→ **EXERCISE BRIEF**:
Please format every line of all the items below as a JSON list of strings, one string per line, with blank lines dropped. Leave the pictures out of the list.

* Begin *

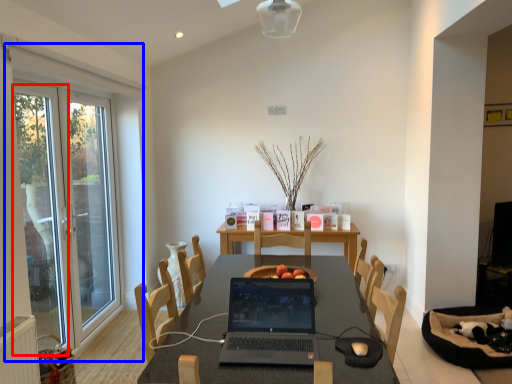
Question: Among these objects, which one is nearest to the camera, screen door (highlighted by a red box) or window (highlighted by a blue box)?

Choices:
 (A) screen door
 (B) window

Answer: (A)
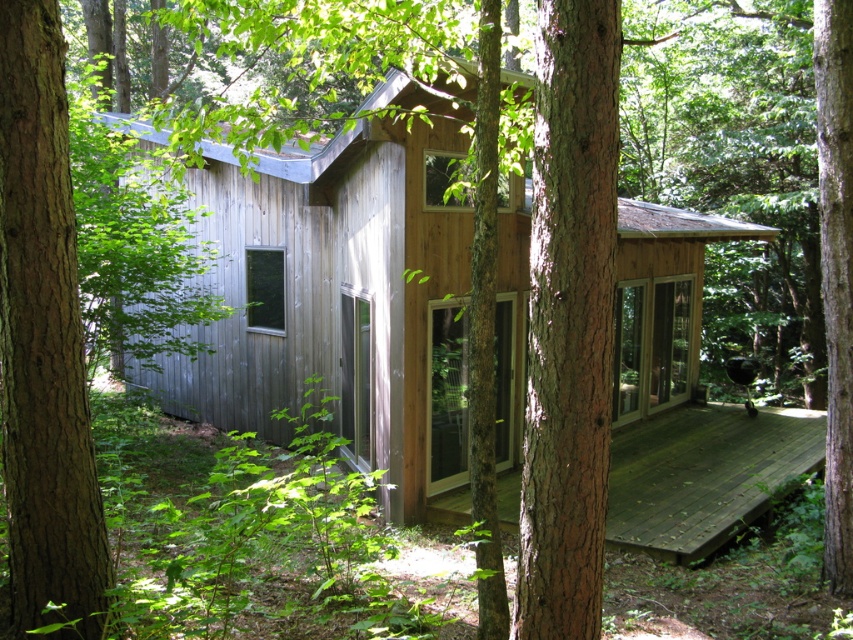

* End *

→ **SOLUTION BELOW**:
[
  "Question: Among these objects, which one is nearest to the camera, screen door (highlighted by a red box) or window (highlighted by a blue box)?",
  "Choices:",
  " (A) screen door",
  " (B) window",
  "Answer: (A)"
]